DATA SEGMENT:
**********
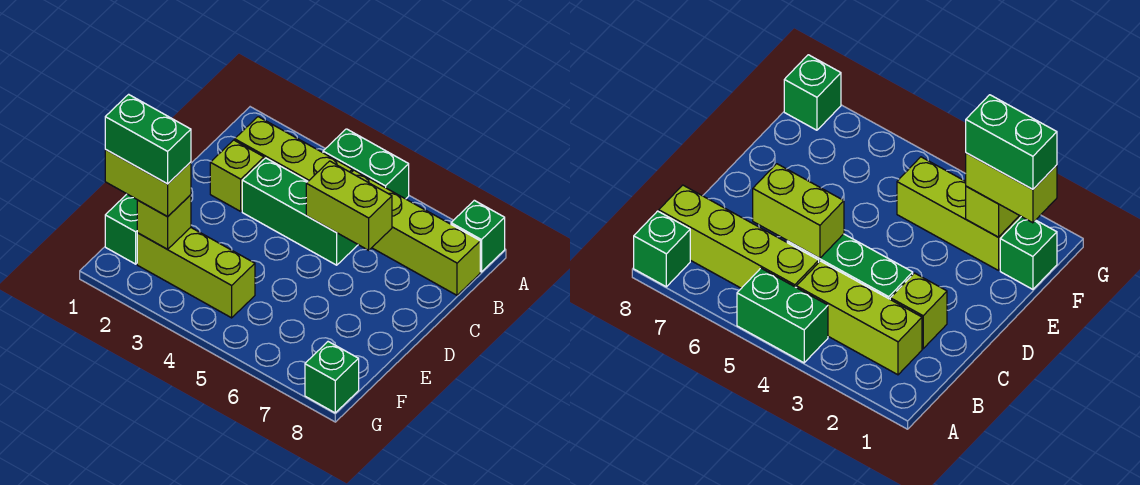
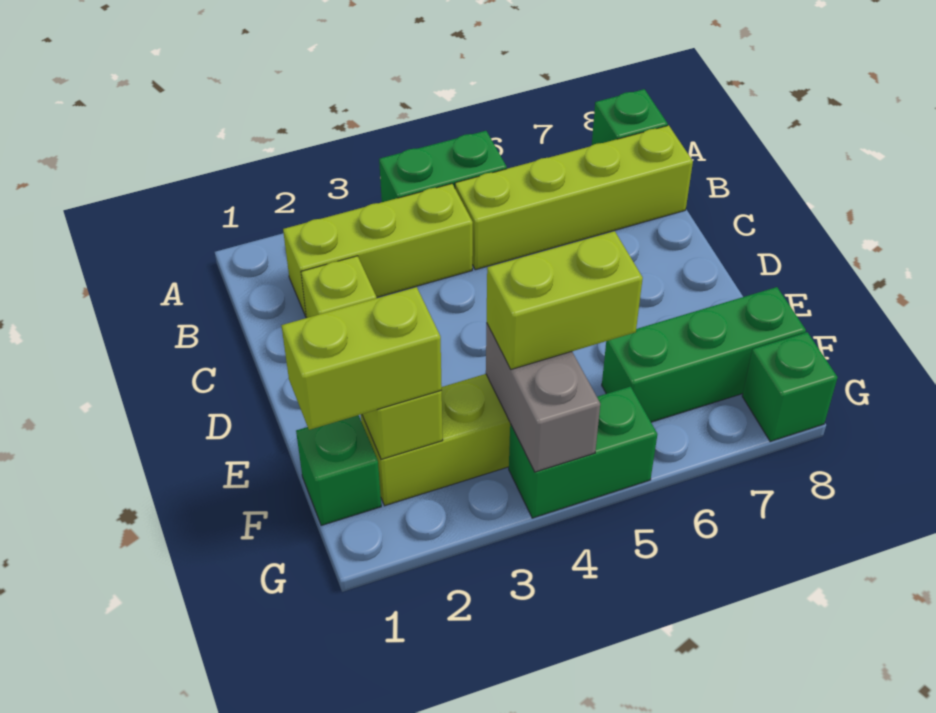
green brick C3:C5 level 1 -> green brick F6:F8 level 1
lime brick C5:C6 level 2 -> lime brick F4:F5 level 3
green brick F1:F2 level 4 -> green brick G4:G5 level 1
none -> grey brick F4:G4 level 2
**********
EXERCISE BRIEF: A copy of each line in the data above that holds the string "green" is needed.

TASK SOLUTION:
green brick C3:C5 level 1 -> green brick F6:F8 level 1
green brick F1:F2 level 4 -> green brick G4:G5 level 1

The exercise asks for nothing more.